Task goal => Quote the lines from the line holding "D5: none -> diode (A DGND, K AC2)" to the very end of the listing, exactly, and no others.

---------- Recorded data ----------

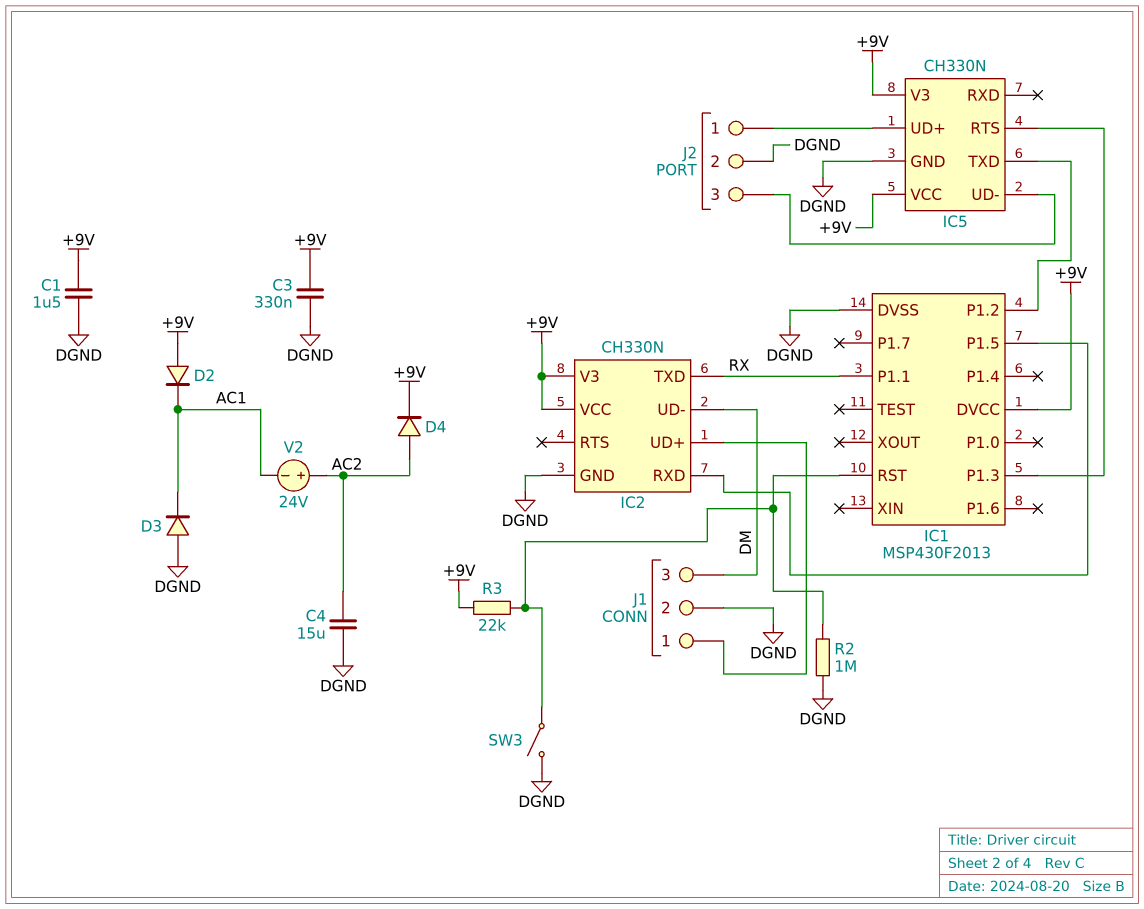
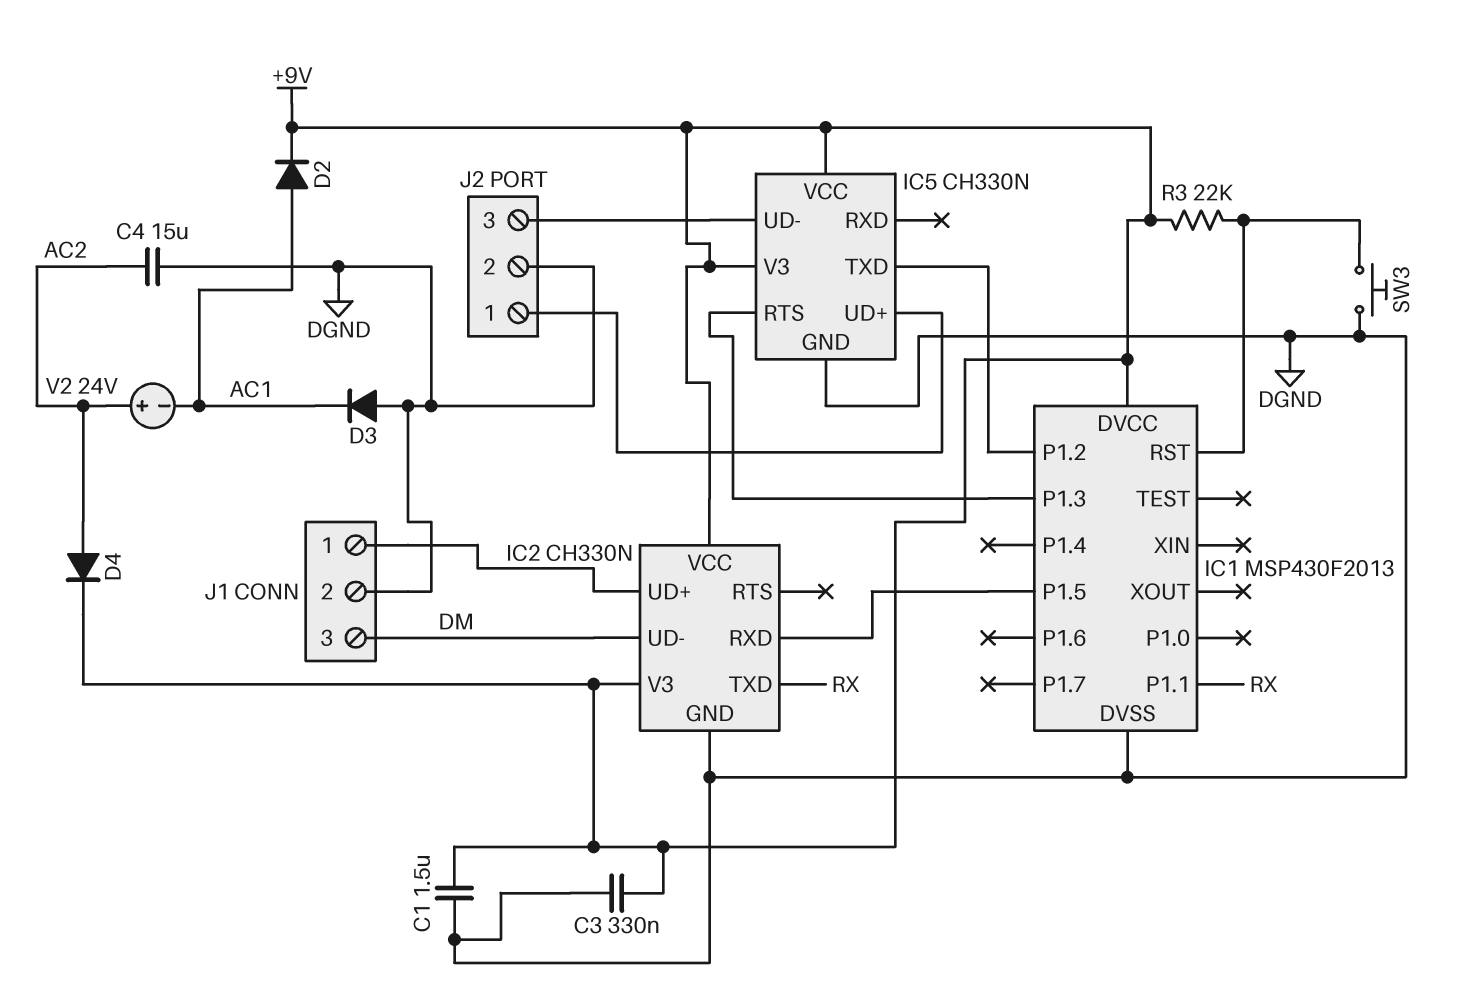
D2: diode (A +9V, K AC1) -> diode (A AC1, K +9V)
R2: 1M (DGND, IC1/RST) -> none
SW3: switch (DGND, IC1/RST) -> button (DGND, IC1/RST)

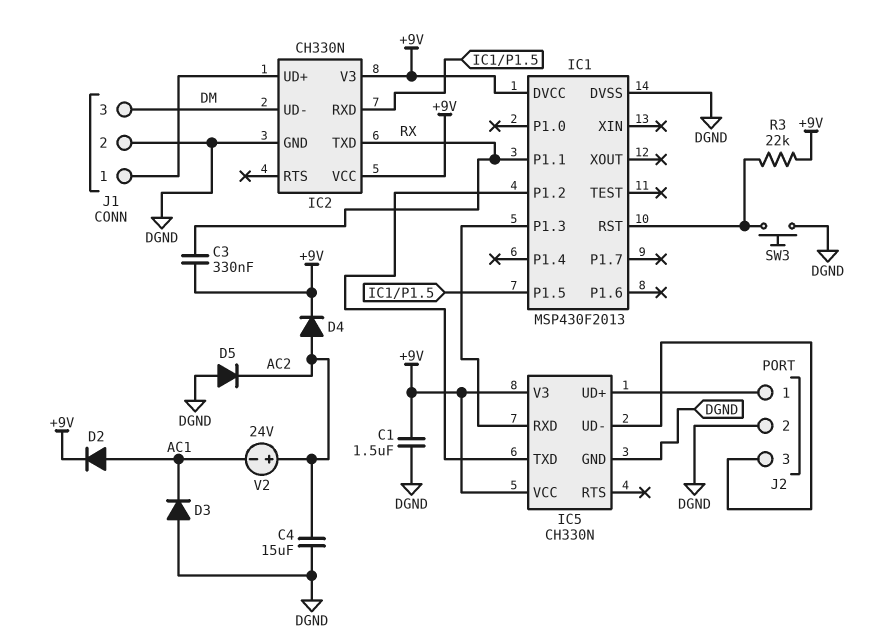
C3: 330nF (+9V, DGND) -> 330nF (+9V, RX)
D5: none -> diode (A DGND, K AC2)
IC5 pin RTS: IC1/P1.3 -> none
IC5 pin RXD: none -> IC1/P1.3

----------

Worked solution =>
D5: none -> diode (A DGND, K AC2)
IC5 pin RTS: IC1/P1.3 -> none
IC5 pin RXD: none -> IC1/P1.3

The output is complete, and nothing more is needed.